What to produce
Scan the records for "white" and copy each line that contains it.
:: Supplied data
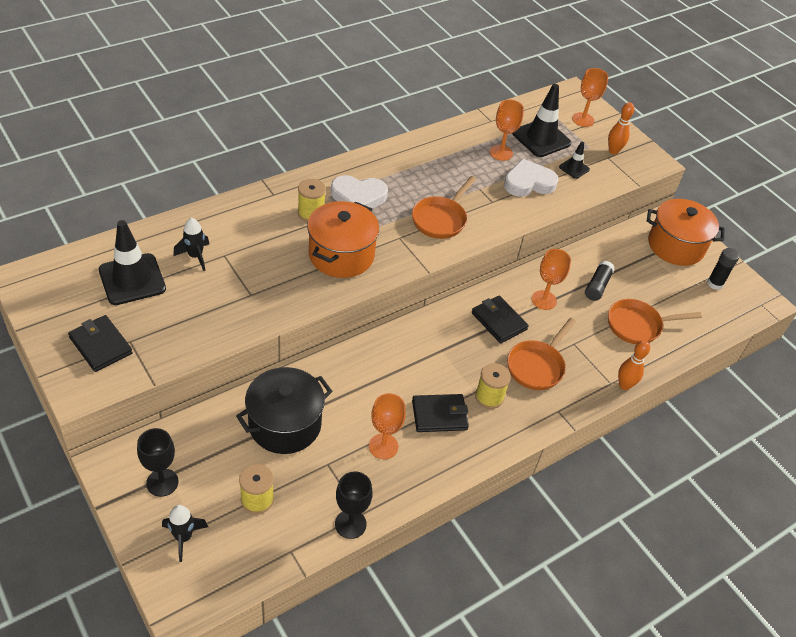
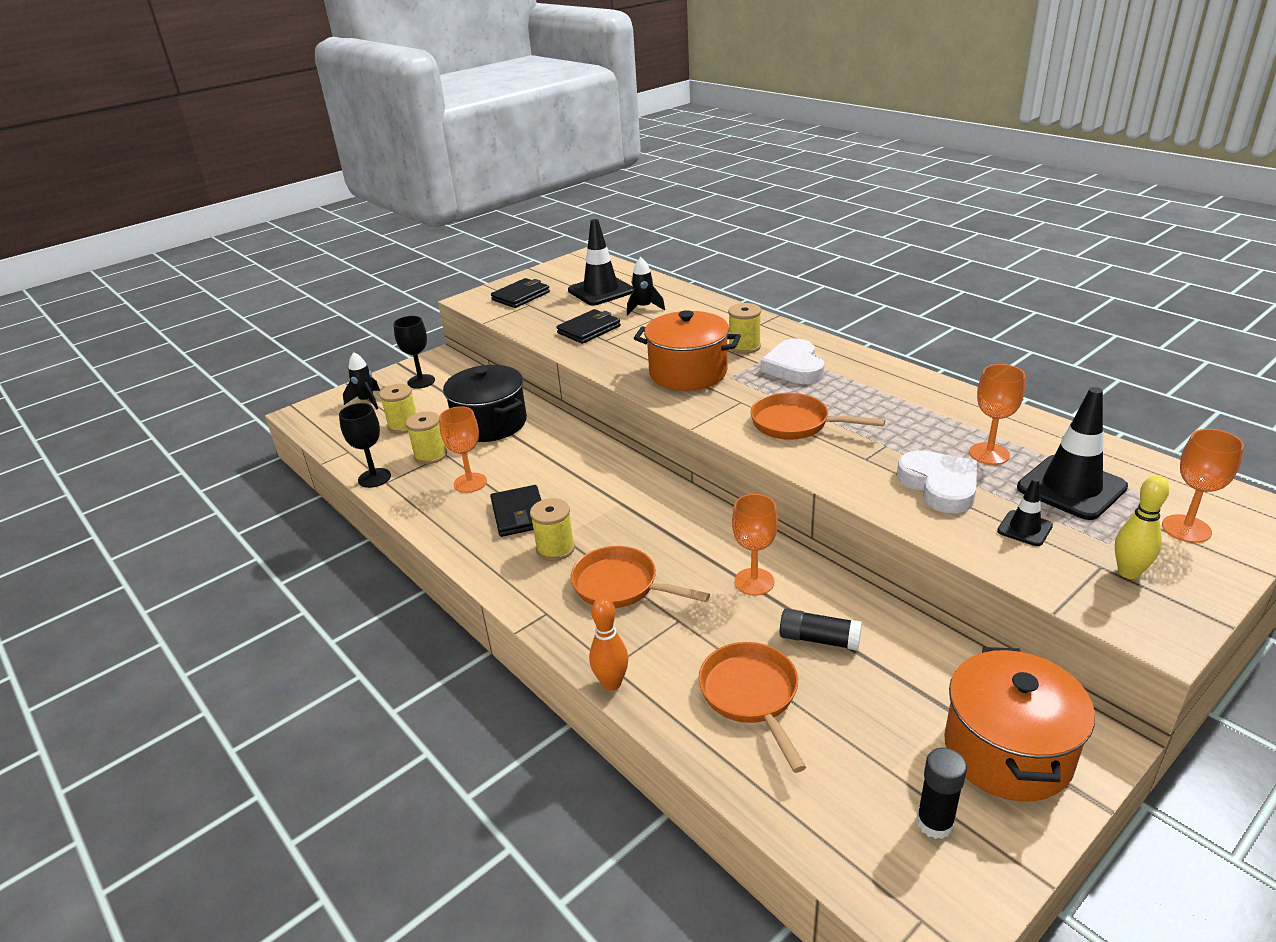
camera: 90 degrees right, 15 degrees down
black wallet [472,295,529,343] -> black wallet moved to [556,309,621,344]
orange bowling pin [608,102,634,155] -> yellow bowling pin [1115,475,1169,579]
none -> yellow spool [406,411,447,464]

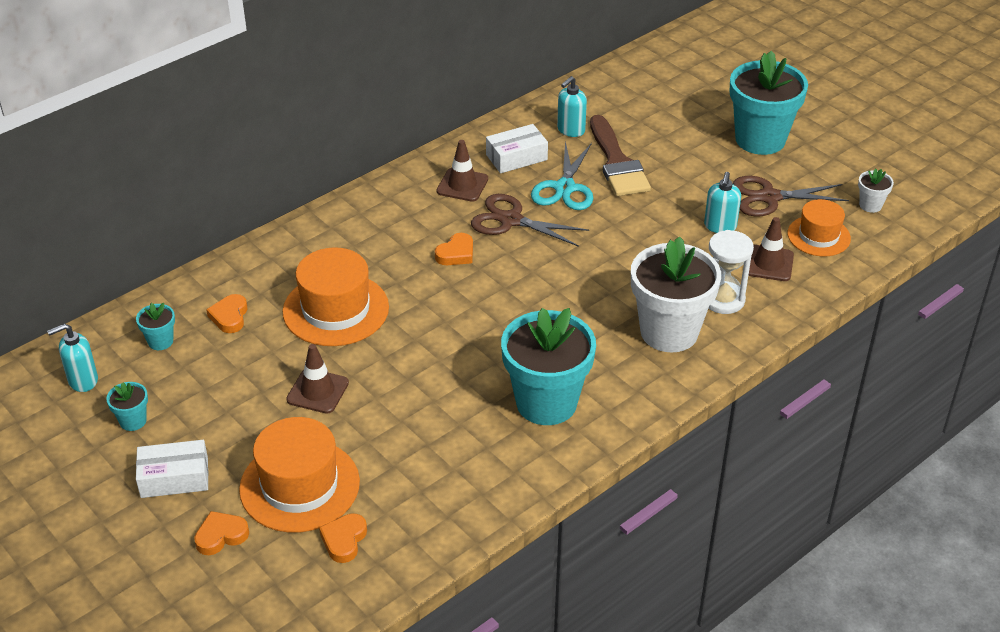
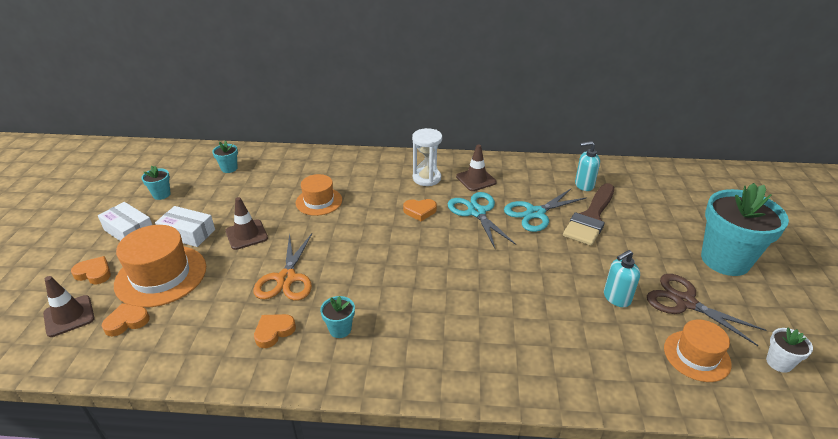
camera: 45 degrees right, 5 degrees down
turquoise soap dispenser [47,324,98,392] -> none
orange heart [206,294,248,333] -> orange heart moved to [254,314,296,348]
orange hat [283,248,389,346] -> orange hat [296,174,342,216], size x0.62
brown scissors [471,194,589,247] -> turquoise scissors [448,192,516,248]
white box [486,124,548,173] -> white box moved to [155,206,215,247]
turquoise flower pot [501,308,596,425] -> turquoise flower pot [320,296,355,338], size x0.43
white flower pot [631,236,721,352] -> none
white hourglass [708,230,754,314] -> white hourglass moved to [412,128,442,186]
brown traffic cone [748,217,794,281] -> brown traffic cone moved to [43,276,95,337]
none -> orange scissors [253,233,312,300]

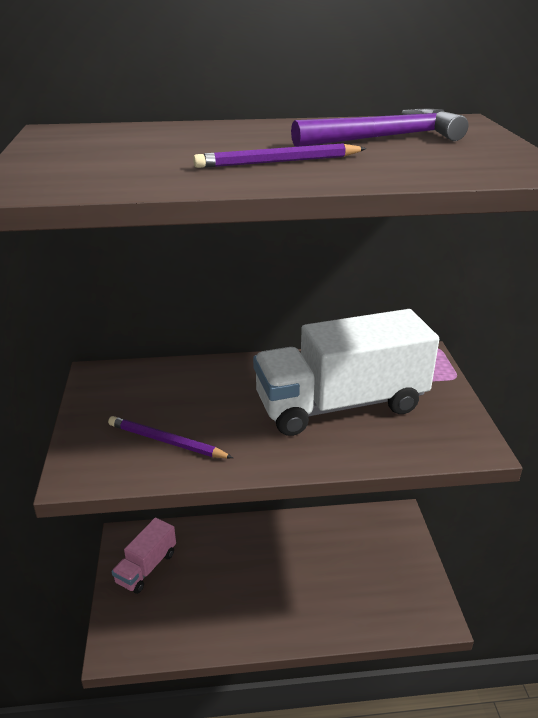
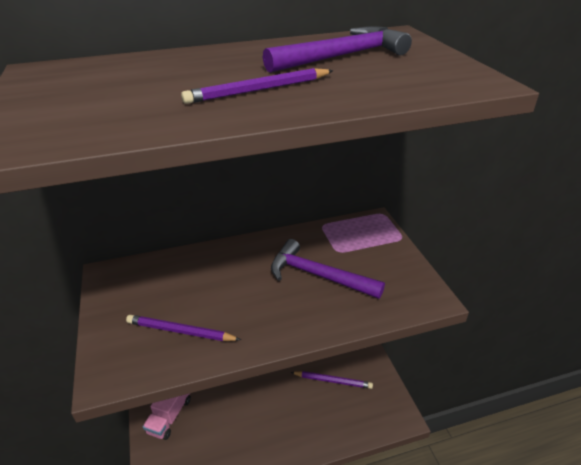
camera: 10 degrees left, 5 degrees up
white truck [253,309,439,436] -> purple hammer [271,239,385,299]
none -> purple pencil [291,371,373,389]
::::
Solution
white box [486,124,548,173] -> white box moved to [155,206,215,247]
white flower pot [631,236,721,352] -> none
white hourglass [708,230,754,314] -> white hourglass moved to [412,128,442,186]
white truck [253,309,439,436] -> purple hammer [271,239,385,299]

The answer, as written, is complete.